● SUPPLIED MATERIAL
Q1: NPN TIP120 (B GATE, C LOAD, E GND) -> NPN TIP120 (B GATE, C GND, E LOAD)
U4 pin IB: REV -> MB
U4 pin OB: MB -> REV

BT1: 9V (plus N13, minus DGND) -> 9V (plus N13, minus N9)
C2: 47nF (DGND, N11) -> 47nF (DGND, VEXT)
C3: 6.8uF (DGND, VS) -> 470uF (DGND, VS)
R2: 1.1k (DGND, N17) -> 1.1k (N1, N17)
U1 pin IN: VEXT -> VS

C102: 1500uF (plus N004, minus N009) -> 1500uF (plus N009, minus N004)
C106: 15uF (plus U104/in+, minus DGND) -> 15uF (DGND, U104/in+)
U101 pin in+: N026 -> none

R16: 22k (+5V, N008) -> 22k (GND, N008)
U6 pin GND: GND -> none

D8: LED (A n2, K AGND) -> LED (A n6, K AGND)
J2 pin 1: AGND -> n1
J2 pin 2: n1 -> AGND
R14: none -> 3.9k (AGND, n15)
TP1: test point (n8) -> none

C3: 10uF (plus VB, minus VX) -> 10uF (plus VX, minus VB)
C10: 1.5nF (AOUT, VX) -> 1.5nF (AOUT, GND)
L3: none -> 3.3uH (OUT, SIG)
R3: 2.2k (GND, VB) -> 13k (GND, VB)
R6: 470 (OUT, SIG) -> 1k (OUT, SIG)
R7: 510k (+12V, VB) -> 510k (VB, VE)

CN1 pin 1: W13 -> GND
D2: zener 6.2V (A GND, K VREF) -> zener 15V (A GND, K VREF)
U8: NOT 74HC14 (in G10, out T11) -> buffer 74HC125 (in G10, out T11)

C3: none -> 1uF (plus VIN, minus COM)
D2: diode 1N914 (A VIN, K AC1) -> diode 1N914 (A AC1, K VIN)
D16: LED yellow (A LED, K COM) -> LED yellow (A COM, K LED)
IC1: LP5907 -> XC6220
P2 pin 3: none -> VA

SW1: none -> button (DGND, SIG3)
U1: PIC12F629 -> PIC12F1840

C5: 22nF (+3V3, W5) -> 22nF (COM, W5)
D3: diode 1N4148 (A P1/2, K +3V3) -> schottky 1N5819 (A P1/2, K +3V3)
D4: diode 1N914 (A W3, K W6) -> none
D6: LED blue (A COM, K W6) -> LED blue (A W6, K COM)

● WORK INSTRUCTIONS
Transcribe, exactly as written, all lines of the entries above from the first to the one containing "U6 pin GND: GND -> none", and no more.

● RESPONSE TO THIS EXERCISE
Q1: NPN TIP120 (B GATE, C LOAD, E GND) -> NPN TIP120 (B GATE, C GND, E LOAD)
U4 pin IB: REV -> MB
U4 pin OB: MB -> REV

BT1: 9V (plus N13, minus DGND) -> 9V (plus N13, minus N9)
C2: 47nF (DGND, N11) -> 47nF (DGND, VEXT)
C3: 6.8uF (DGND, VS) -> 470uF (DGND, VS)
R2: 1.1k (DGND, N17) -> 1.1k (N1, N17)
U1 pin IN: VEXT -> VS

C102: 1500uF (plus N004, minus N009) -> 1500uF (plus N009, minus N004)
C106: 15uF (plus U104/in+, minus DGND) -> 15uF (DGND, U104/in+)
U101 pin in+: N026 -> none

R16: 22k (+5V, N008) -> 22k (GND, N008)
U6 pin GND: GND -> none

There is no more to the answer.